* **DATA SECTION**:
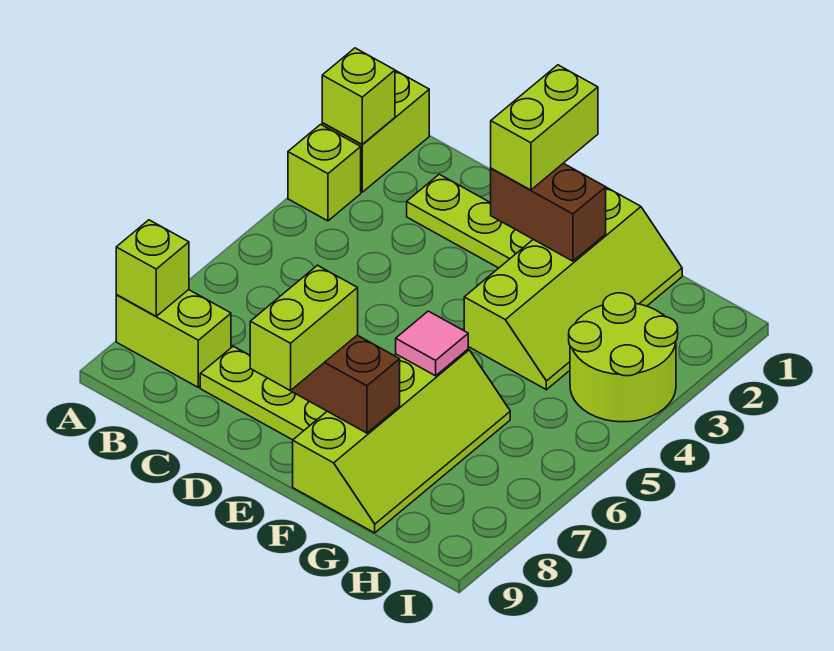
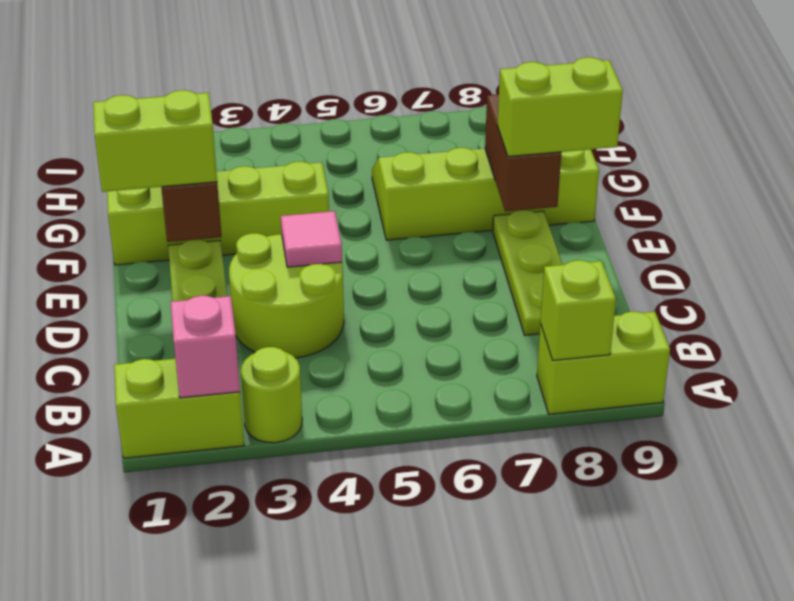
lime brick A2 level 2 -> pink brick A2 level 2
lime brick A3 level 1 -> lime round brick A3 level 1
lime brick A8:B8 level 1 -> lime brick A8:A9 level 1
pink tile F6 level 2 -> pink tile D4 level 2
lime round brick H3:I4 level 1 -> lime round brick C3:D4 level 1

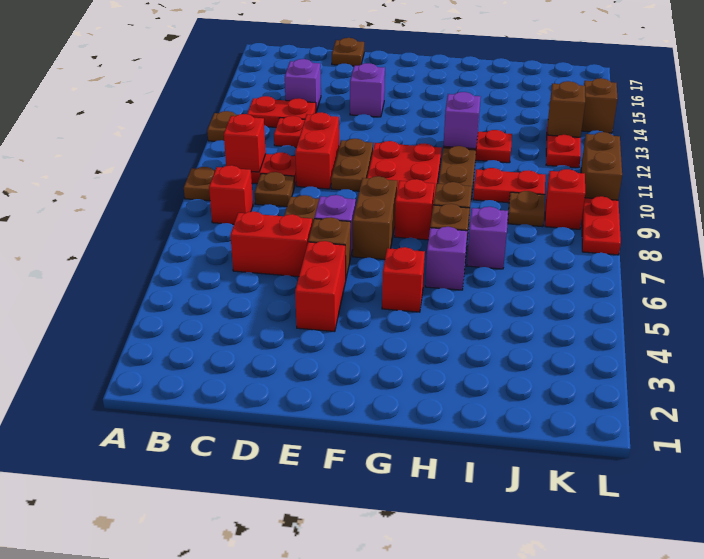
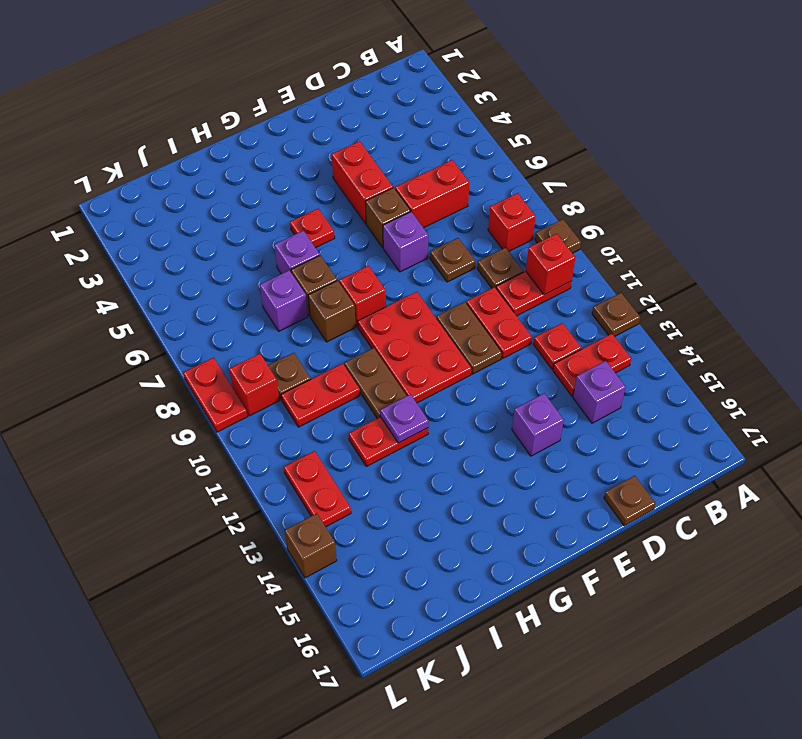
red brick D10:D11 level 1 -> red plate D10:D11 level 1
brown brick F7:F8 level 1 -> none
red brick G5 level 1 -> red plate G5 level 1
purple brick H12 level 2 -> purple plate H12 level 2
brown brick K13 level 2 -> none
brown brick L10:L11 level 1 -> none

* **YOUR TASK**:
Without the pictures, give all of the entries above again exactly.

* **REPLY TO THE EXERCISE**:
lime brick A2 level 2 -> pink brick A2 level 2
lime brick A3 level 1 -> lime round brick A3 level 1
lime brick A8:B8 level 1 -> lime brick A8:A9 level 1
pink tile F6 level 2 -> pink tile D4 level 2
lime round brick H3:I4 level 1 -> lime round brick C3:D4 level 1

red brick D10:D11 level 1 -> red plate D10:D11 level 1
brown brick F7:F8 level 1 -> none
red brick G5 level 1 -> red plate G5 level 1
purple brick H12 level 2 -> purple plate H12 level 2
brown brick K13 level 2 -> none
brown brick L10:L11 level 1 -> none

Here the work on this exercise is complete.